**ASSIGNMENT**
An exact transcription of all the data is required; the pictures are to be left out.

[Source data]

==========

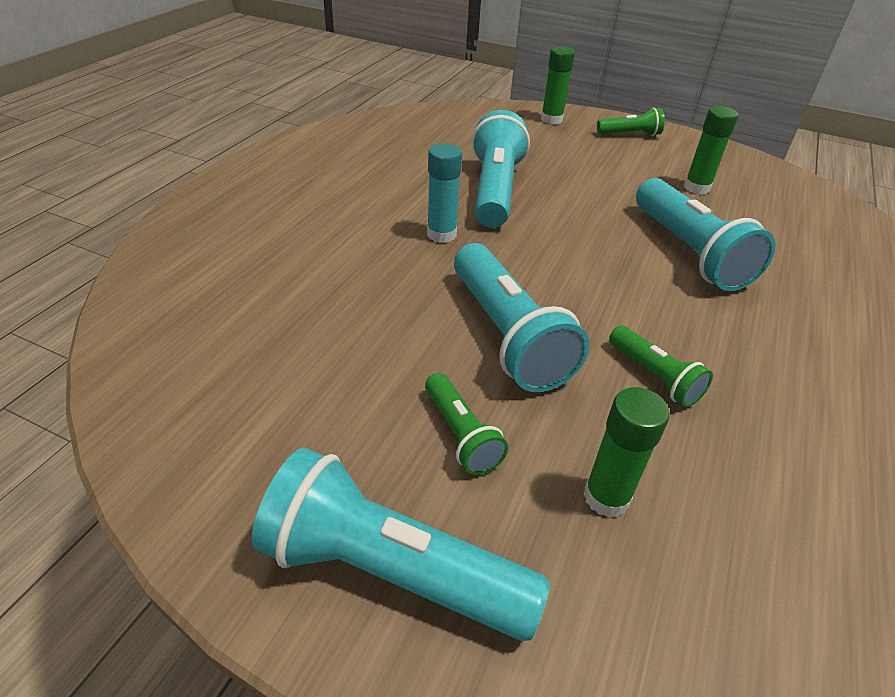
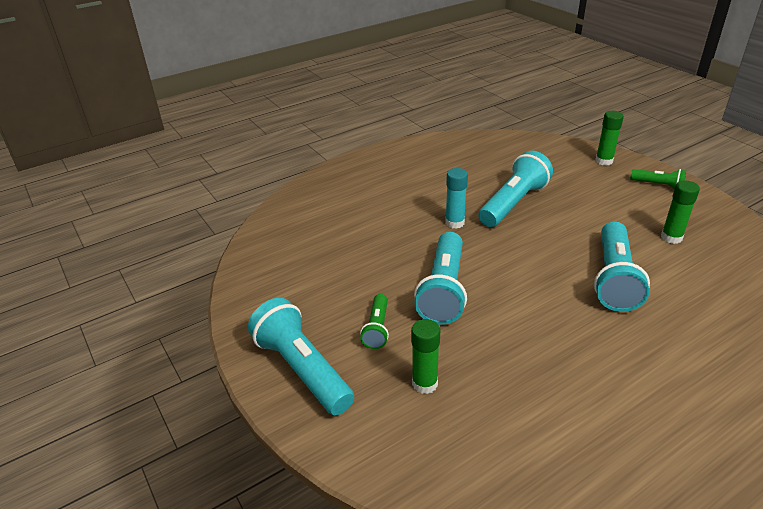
camera: 35 degrees right, 5 degrees down
(655, 376) = (510, 340): green flashlight -> none

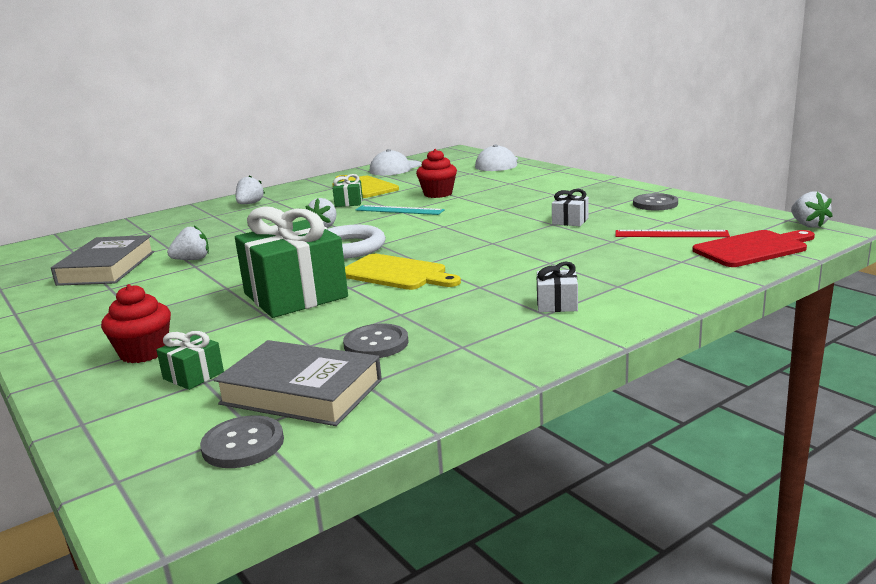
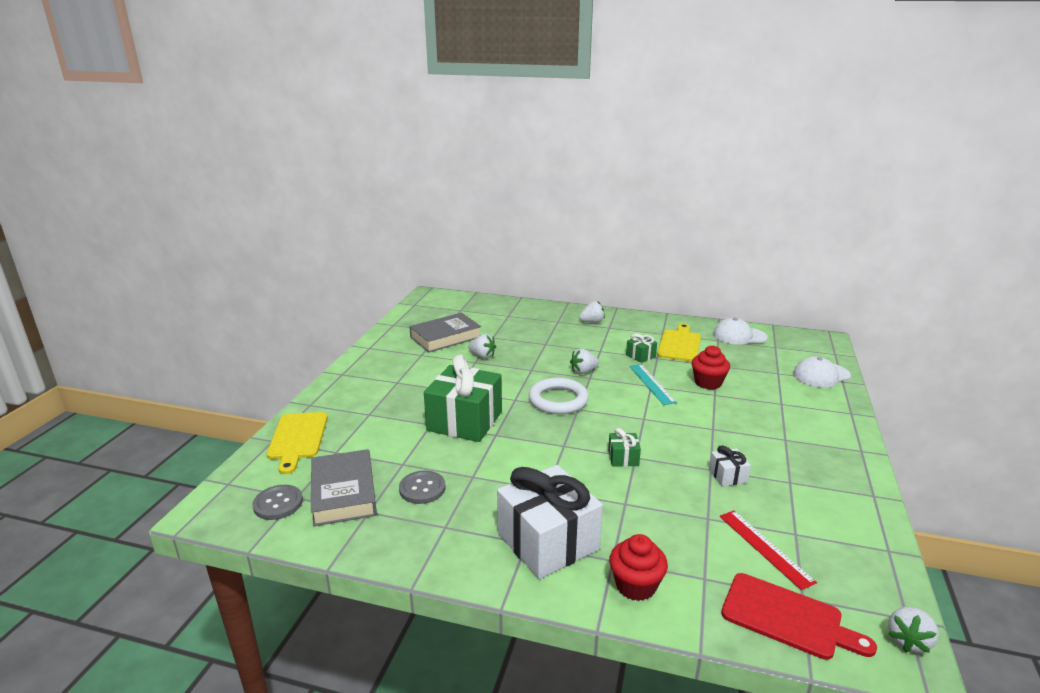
camera: 50 degrees right, 5 degrees up
(144, 352) = (354, 413): red cupcake -> red cupcake (635, 585)
(193, 375) = (339, 445): green gift -> green gift (623, 458)
(396, 273) = (534, 442): yellow cutting board -> yellow cutting board (297, 438)
(557, 304) = (547, 541): white gift -> white gift, size x2.30
(655, 204) = (835, 508): grey button -> none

==========

**RESULT FOR THIS TASK**
camera: 35 degrees right, 5 degrees down
(655, 376) = (510, 340): green flashlight -> none

camera: 50 degrees right, 5 degrees up
(144, 352) = (354, 413): red cupcake -> red cupcake (635, 585)
(193, 375) = (339, 445): green gift -> green gift (623, 458)
(396, 273) = (534, 442): yellow cutting board -> yellow cutting board (297, 438)
(557, 304) = (547, 541): white gift -> white gift, size x2.30
(655, 204) = (835, 508): grey button -> none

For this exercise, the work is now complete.